- _Given task_:
Locate each line below that contains the string "size", and copy those lines out. Match case.

- _Excerpted records_:

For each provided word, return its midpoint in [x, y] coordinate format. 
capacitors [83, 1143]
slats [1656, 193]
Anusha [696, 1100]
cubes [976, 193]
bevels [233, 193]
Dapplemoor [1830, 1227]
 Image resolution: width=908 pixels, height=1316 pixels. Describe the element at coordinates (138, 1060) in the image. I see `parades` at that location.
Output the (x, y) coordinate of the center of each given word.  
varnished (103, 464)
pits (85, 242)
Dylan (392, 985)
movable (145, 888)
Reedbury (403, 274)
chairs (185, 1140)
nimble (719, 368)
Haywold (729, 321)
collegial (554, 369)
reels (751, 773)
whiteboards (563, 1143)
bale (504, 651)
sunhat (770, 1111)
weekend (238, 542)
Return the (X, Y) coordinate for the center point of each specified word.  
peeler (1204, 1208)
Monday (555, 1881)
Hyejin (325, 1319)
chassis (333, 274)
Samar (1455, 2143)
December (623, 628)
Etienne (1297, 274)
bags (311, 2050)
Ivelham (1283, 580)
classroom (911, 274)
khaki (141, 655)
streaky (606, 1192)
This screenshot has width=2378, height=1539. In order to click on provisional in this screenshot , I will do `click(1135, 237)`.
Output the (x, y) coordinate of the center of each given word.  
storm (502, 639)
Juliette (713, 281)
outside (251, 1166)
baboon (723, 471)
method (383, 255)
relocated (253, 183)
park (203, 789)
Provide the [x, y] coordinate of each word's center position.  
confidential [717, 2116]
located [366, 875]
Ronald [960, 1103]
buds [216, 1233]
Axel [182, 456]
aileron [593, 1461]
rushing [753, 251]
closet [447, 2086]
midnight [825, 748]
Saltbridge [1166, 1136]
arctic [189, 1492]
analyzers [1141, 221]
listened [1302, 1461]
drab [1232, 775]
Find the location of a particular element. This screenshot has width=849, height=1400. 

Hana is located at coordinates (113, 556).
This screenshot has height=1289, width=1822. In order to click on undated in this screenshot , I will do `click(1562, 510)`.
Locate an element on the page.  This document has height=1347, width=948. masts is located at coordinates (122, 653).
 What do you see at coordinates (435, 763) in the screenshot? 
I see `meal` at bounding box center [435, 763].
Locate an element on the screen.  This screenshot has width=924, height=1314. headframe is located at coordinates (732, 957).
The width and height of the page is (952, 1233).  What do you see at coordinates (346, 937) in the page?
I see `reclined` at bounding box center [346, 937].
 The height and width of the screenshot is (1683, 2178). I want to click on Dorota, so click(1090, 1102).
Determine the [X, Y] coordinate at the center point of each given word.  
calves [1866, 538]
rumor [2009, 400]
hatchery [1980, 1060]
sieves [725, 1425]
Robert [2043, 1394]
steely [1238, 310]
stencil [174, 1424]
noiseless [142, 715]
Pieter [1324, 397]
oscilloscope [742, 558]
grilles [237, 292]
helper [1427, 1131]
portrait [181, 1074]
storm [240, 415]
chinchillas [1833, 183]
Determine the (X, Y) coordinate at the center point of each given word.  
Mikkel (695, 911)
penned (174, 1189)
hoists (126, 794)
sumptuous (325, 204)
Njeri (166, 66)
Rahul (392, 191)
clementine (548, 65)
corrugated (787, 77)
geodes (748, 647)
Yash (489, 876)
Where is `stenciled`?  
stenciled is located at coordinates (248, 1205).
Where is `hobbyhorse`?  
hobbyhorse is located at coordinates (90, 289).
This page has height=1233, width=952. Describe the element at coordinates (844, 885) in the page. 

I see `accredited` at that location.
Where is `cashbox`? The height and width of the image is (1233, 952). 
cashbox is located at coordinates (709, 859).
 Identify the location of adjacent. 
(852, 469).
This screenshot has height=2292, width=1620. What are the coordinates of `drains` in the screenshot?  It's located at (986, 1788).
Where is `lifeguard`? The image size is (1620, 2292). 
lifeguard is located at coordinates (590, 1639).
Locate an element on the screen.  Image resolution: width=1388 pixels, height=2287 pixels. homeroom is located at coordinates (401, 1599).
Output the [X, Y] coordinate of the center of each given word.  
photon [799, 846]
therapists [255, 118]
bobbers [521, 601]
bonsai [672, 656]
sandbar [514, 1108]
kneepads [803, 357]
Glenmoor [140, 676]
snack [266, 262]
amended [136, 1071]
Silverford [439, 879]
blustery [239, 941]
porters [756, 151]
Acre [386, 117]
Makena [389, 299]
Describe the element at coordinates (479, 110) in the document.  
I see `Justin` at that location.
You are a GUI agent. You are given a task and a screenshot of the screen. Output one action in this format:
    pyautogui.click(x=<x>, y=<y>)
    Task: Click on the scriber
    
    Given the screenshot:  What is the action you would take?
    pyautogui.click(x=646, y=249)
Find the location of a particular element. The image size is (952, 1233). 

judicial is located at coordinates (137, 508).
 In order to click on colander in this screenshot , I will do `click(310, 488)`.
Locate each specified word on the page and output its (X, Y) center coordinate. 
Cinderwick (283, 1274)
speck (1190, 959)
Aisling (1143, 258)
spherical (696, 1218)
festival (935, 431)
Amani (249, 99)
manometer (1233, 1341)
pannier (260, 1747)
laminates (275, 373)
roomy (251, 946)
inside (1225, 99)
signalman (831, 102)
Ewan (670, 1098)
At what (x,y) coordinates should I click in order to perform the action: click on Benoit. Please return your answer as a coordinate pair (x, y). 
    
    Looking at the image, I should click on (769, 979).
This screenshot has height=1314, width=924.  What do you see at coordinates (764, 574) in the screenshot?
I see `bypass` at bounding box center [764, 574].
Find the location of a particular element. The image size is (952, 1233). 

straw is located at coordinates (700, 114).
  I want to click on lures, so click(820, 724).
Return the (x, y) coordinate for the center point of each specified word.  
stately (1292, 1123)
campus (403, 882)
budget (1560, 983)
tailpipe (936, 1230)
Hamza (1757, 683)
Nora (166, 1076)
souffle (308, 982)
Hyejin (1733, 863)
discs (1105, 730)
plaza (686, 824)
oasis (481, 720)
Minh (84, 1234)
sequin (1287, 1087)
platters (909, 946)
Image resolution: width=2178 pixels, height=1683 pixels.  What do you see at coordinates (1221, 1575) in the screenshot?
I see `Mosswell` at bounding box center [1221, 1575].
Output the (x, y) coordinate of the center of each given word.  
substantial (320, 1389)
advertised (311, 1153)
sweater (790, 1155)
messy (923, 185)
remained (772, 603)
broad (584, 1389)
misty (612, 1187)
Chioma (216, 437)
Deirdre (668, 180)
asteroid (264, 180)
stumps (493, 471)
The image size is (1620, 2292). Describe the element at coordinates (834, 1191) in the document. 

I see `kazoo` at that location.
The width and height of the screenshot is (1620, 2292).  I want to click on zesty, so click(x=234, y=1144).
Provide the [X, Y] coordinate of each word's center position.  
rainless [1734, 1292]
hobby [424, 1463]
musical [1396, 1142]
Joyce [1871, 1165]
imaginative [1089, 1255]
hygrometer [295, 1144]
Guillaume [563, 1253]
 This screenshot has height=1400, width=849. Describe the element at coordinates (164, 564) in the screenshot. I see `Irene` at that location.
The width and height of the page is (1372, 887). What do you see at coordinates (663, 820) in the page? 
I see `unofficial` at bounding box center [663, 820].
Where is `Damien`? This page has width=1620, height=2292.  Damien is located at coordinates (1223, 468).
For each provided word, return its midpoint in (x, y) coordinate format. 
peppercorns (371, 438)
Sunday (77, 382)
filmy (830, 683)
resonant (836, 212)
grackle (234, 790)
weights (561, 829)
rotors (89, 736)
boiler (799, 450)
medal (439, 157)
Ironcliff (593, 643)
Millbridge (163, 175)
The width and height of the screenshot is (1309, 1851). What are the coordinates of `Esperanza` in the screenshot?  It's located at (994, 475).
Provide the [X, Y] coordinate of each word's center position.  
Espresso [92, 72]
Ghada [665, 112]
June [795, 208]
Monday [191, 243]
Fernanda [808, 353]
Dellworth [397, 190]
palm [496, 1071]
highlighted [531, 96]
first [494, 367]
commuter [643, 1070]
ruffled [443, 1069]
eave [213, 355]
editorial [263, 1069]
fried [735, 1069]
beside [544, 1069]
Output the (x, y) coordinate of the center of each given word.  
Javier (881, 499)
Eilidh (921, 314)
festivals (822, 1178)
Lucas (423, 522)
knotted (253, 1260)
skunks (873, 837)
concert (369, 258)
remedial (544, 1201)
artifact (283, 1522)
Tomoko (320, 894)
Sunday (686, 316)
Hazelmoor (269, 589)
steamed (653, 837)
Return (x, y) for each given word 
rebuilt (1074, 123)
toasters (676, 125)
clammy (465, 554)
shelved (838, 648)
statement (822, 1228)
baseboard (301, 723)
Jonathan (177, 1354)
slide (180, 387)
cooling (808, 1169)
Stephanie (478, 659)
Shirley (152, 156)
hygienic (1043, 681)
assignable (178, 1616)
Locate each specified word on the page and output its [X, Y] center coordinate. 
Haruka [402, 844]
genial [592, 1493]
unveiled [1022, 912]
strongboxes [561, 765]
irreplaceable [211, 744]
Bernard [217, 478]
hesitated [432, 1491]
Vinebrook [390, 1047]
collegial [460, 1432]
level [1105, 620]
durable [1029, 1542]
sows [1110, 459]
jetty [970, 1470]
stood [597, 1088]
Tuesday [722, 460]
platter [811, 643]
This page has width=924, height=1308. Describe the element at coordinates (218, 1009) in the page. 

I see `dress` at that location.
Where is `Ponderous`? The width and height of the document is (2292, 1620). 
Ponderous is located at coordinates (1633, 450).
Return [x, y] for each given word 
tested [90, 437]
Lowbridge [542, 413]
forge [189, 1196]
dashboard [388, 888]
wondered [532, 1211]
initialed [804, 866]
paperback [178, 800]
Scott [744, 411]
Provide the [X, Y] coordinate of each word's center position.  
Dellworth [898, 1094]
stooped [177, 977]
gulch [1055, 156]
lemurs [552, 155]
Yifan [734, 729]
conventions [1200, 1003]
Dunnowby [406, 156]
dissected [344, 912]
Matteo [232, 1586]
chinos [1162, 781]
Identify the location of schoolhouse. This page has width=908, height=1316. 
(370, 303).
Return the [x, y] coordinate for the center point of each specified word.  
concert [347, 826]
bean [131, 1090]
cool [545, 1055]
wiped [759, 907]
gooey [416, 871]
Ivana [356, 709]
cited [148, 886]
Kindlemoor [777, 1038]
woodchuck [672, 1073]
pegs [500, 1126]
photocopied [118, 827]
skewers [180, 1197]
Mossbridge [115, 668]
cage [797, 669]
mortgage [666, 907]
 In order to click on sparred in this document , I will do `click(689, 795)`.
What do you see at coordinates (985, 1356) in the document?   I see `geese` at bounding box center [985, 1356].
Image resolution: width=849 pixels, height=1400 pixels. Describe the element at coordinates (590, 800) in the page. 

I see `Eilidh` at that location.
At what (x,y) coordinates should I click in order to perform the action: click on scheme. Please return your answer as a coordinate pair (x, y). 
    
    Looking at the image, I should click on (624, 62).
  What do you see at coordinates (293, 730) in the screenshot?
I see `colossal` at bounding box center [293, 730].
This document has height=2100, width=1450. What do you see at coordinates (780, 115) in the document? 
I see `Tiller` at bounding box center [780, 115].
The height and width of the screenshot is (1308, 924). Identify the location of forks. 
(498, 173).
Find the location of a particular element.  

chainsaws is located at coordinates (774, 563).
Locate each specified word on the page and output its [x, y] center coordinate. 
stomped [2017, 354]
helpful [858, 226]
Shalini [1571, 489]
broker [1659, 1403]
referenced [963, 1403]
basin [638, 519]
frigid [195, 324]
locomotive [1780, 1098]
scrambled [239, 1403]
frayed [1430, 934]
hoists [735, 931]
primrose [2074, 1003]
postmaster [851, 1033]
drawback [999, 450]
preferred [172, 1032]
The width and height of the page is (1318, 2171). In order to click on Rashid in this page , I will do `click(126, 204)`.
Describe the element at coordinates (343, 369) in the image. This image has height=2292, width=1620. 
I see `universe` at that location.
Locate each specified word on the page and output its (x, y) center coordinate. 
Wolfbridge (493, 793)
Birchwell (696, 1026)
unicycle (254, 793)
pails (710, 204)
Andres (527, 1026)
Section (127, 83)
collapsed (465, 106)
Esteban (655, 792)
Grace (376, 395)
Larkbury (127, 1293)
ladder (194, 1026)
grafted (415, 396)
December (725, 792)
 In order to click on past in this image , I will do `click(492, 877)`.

- _Output for this task_:
Where is `lifeguard`? The image size is (1620, 2292). 
Find the location of a particular element. The image size is (952, 1233). 
Find the location of a particular element. The image size is (952, 1233). 
The image size is (1620, 2292). Describe the element at coordinates (834, 1191) in the document. 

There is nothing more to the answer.